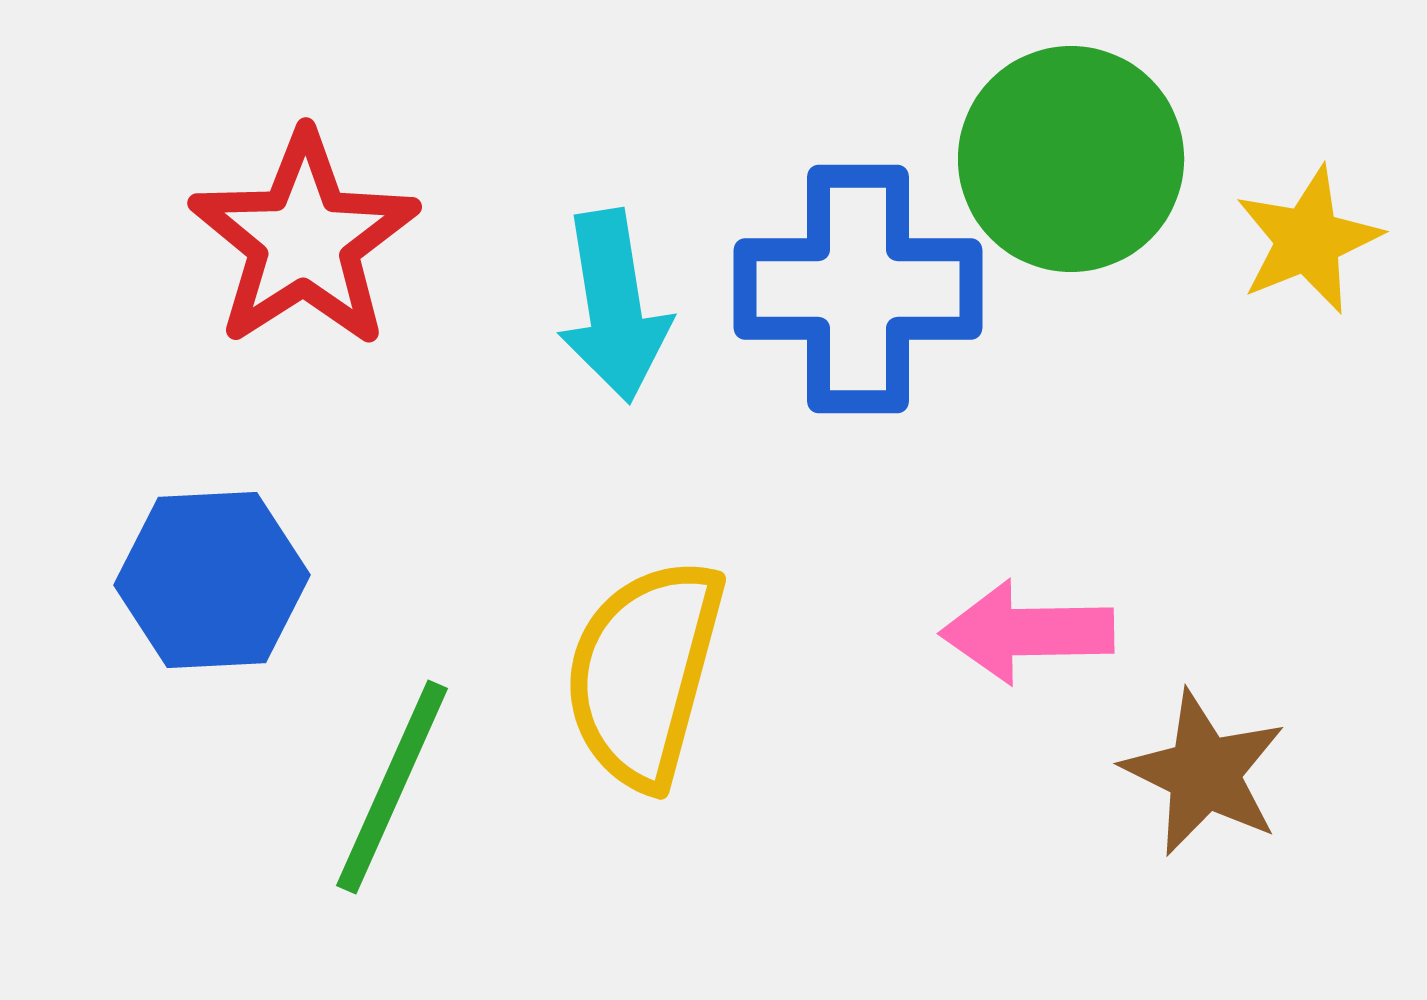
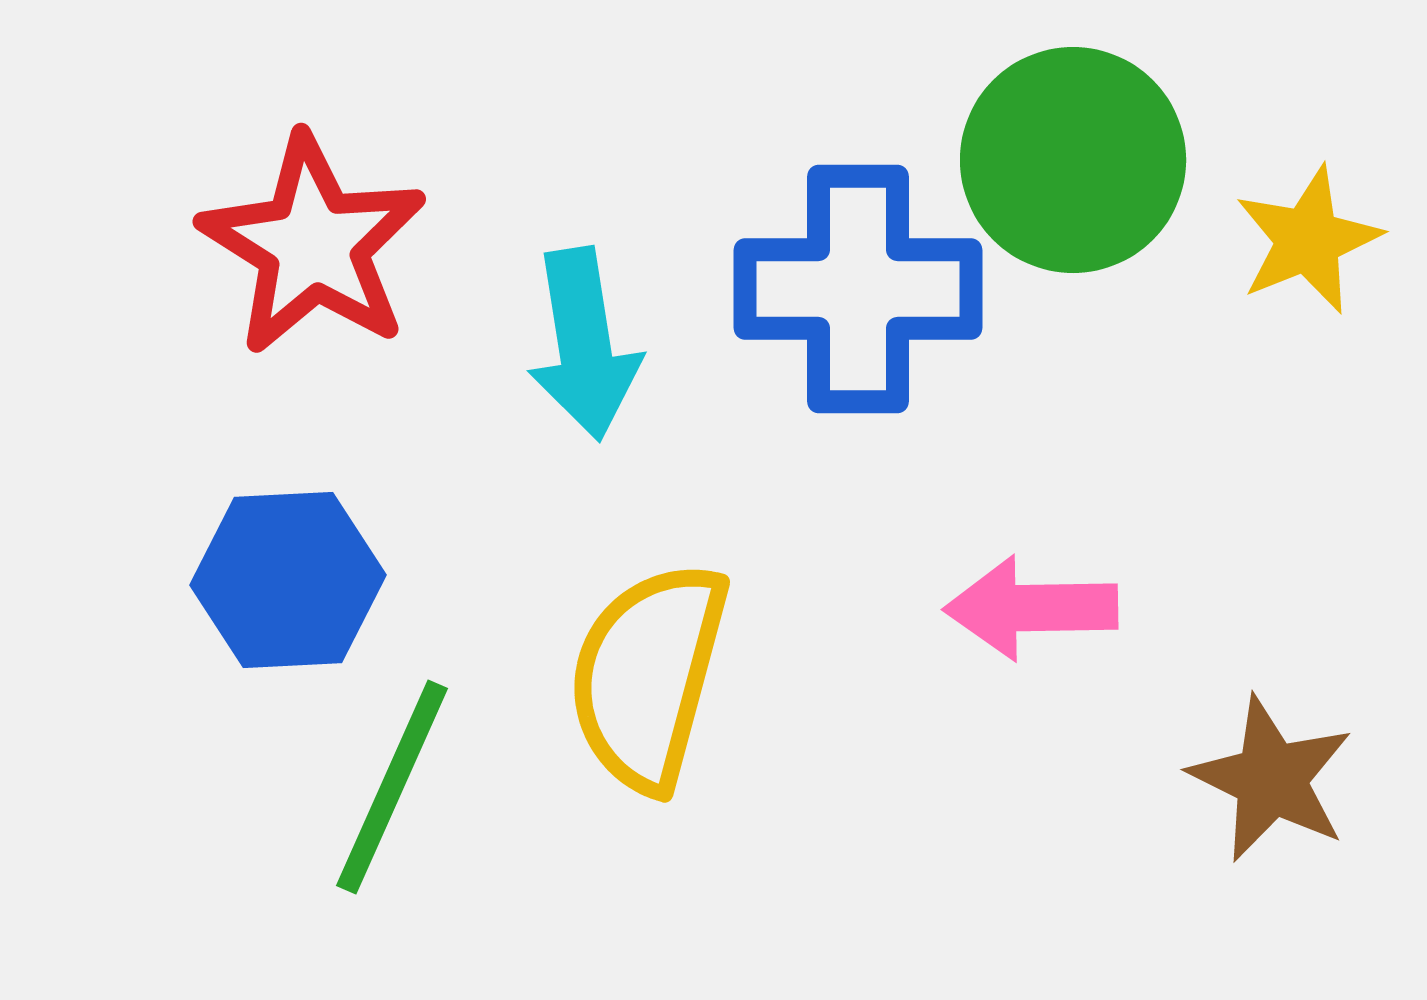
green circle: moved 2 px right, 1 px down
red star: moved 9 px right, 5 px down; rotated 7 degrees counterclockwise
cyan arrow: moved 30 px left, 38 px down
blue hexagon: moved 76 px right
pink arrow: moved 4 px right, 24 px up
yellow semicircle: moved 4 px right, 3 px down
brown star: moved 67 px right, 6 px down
◆ ◆ ◆ ◆ ◆
» TASK TO CARRY OUT
Omit the pictures and reproduce the records above exactly.

» REPLY TO THE EXERCISE
green circle: moved 2 px right, 1 px down
red star: moved 9 px right, 5 px down; rotated 7 degrees counterclockwise
cyan arrow: moved 30 px left, 38 px down
blue hexagon: moved 76 px right
pink arrow: moved 4 px right, 24 px up
yellow semicircle: moved 4 px right, 3 px down
brown star: moved 67 px right, 6 px down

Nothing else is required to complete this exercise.